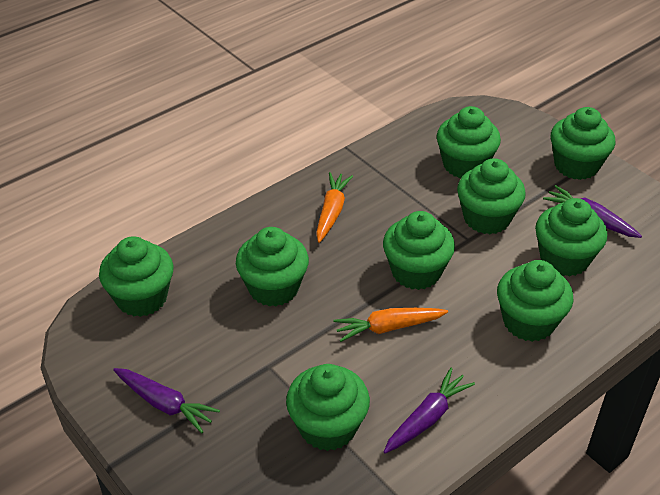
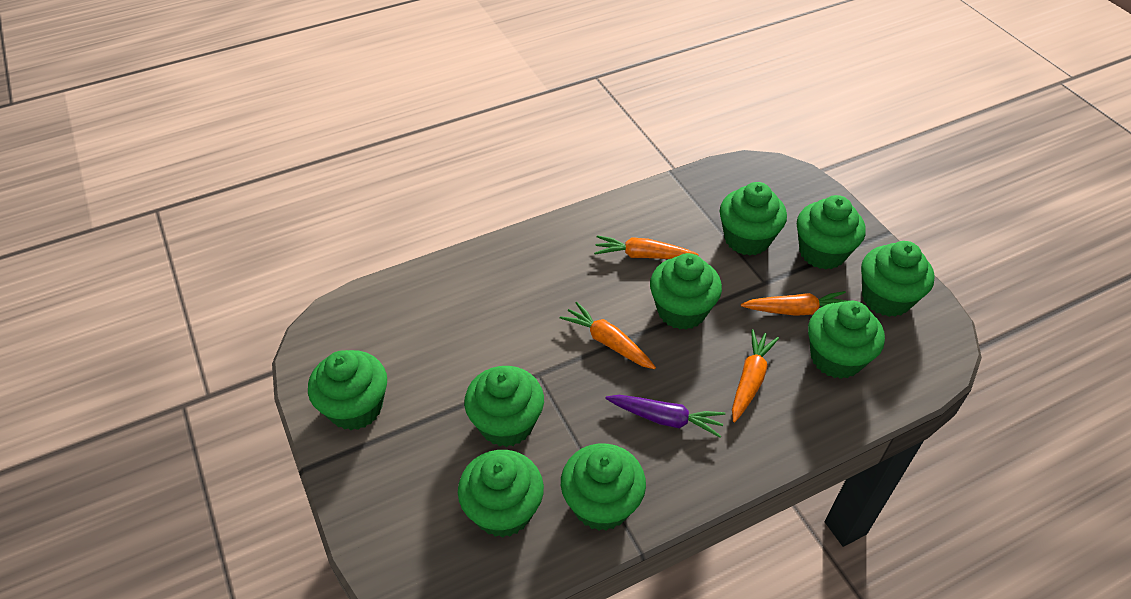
orange carrot: 2 -> 4
purple carrot: 3 -> 1

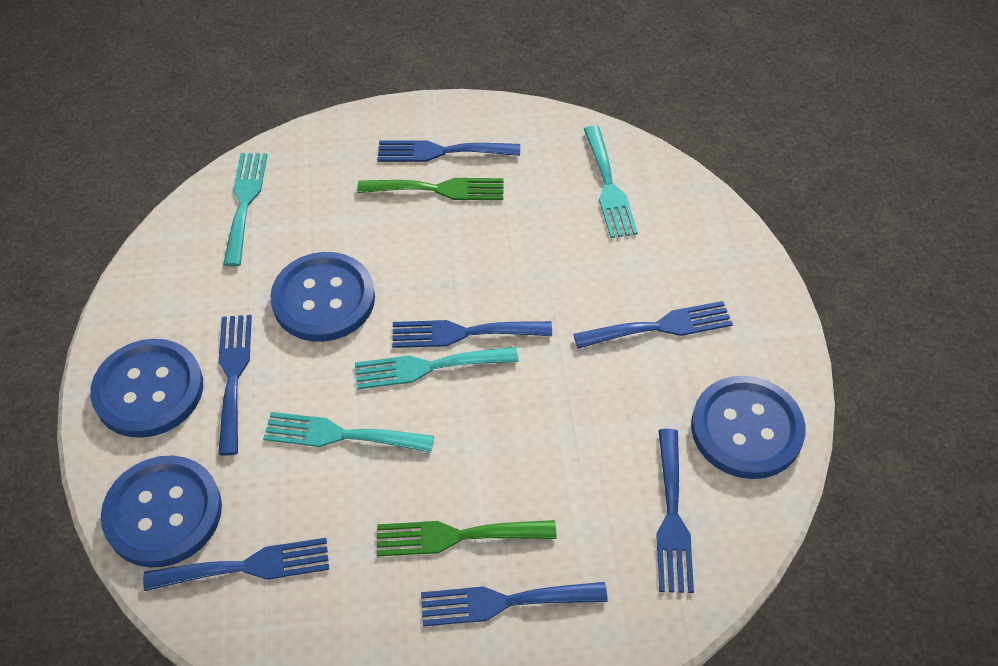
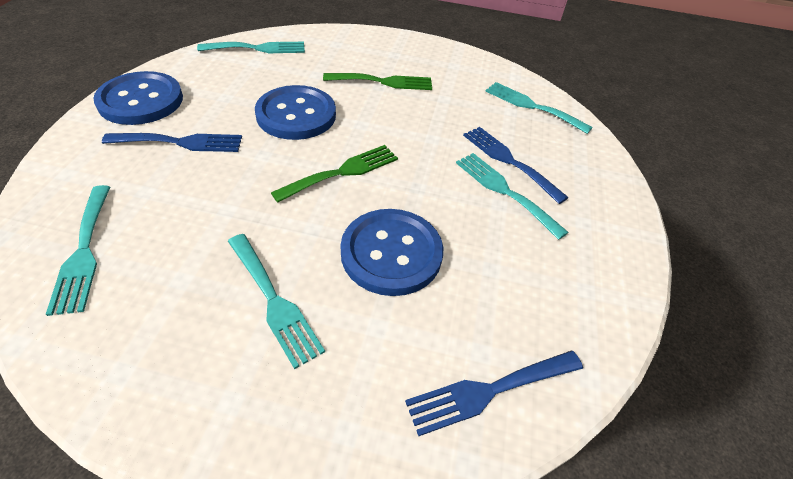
blue button: 4 -> 3
blue fork: 7 -> 3
turquoise fork: 4 -> 5

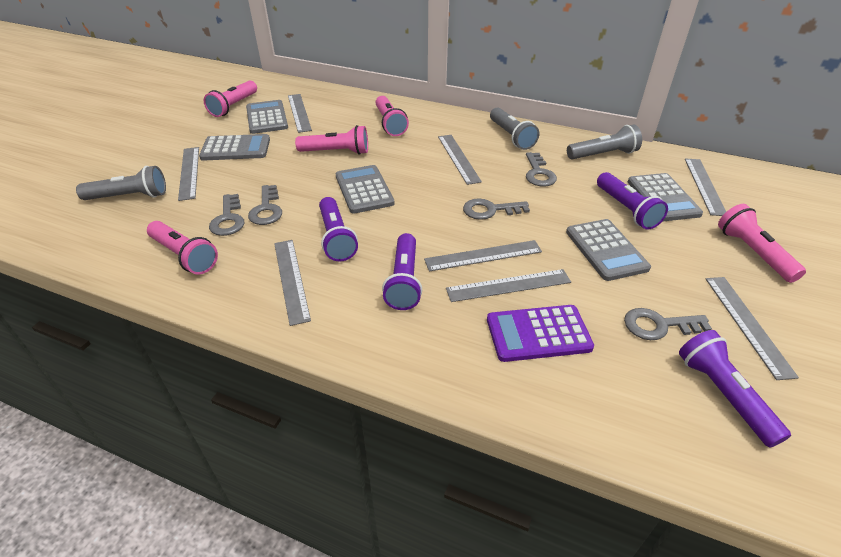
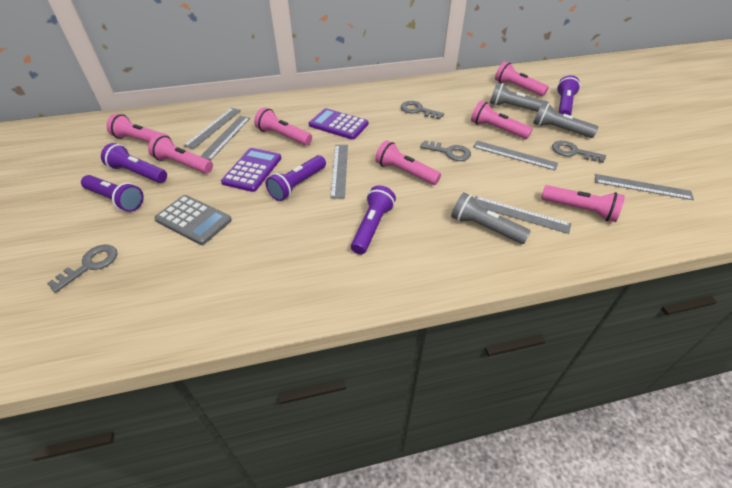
grey calculator: 5 -> 1
grey key: 5 -> 4
grey ruler: 8 -> 6
pink flashlight: 5 -> 7
purple calculator: 1 -> 2
purple flashlight: 4 -> 5

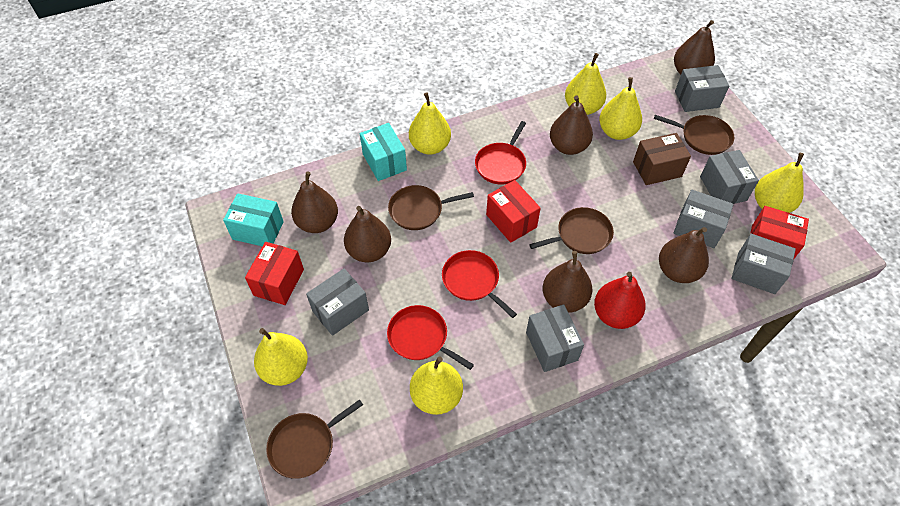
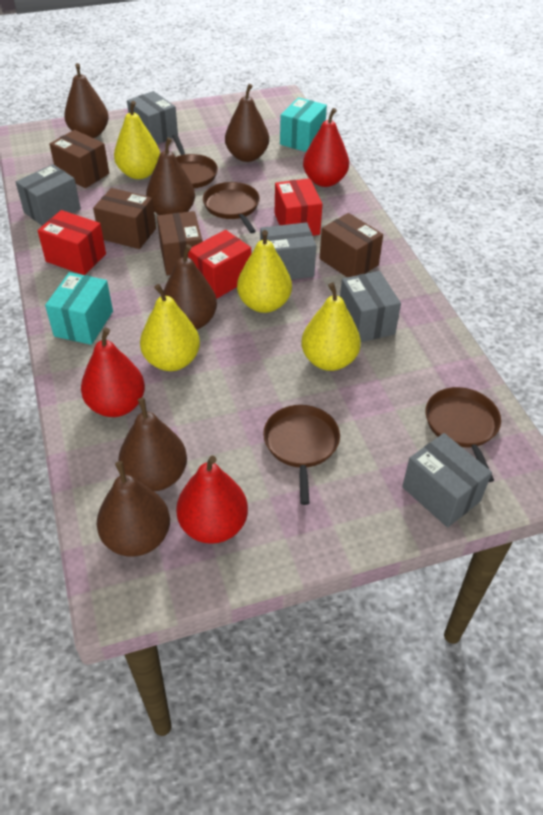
brown box: 1 -> 4
grey box: 6 -> 5
red pan: 3 -> 0
red pear: 1 -> 3
yellow pear: 6 -> 4

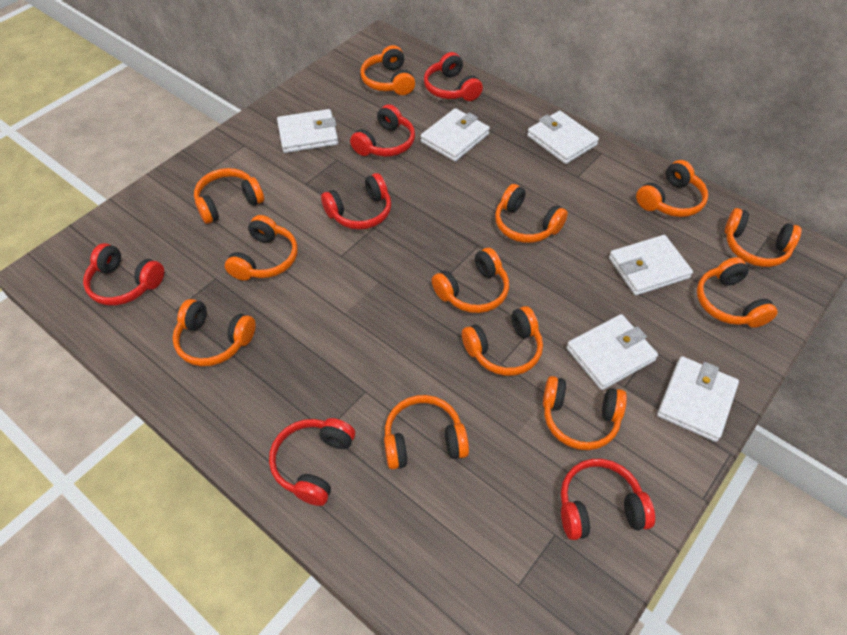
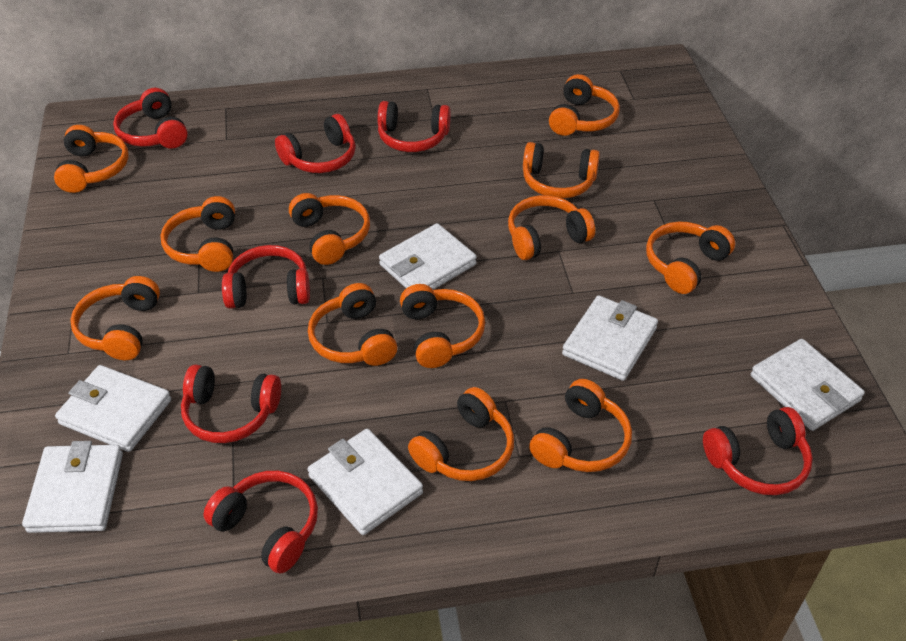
red headphones: 6 -> 7

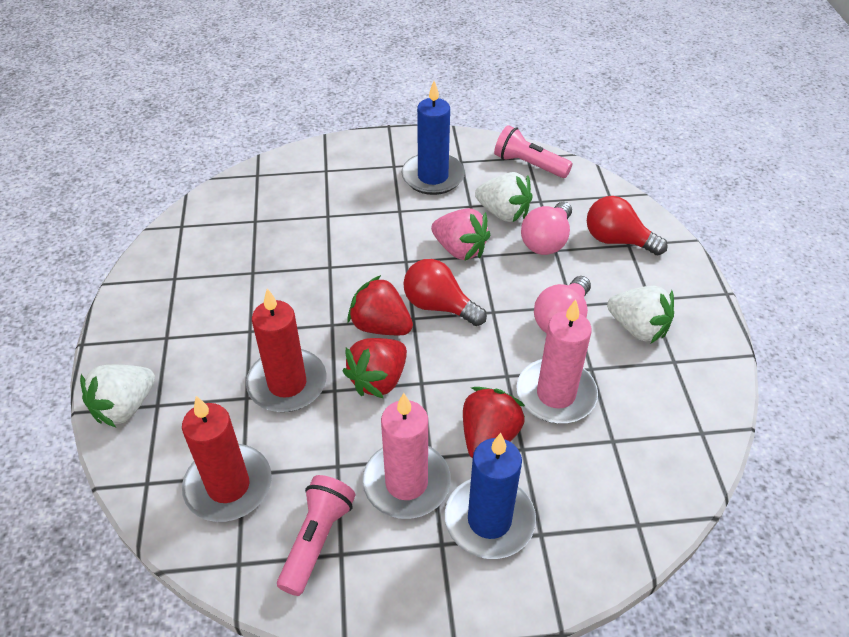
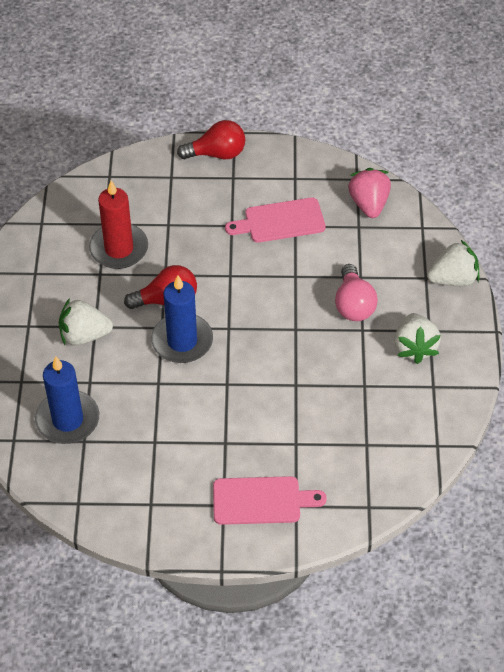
pink candle: 2 -> 0
pink cutting board: 0 -> 2
pink flashlight: 2 -> 0
pink light bulb: 2 -> 1
red candle: 2 -> 1
red strawberry: 3 -> 0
•••
What number of lines above include the string "purple"? State it and nothing else.

§ **The answer**
3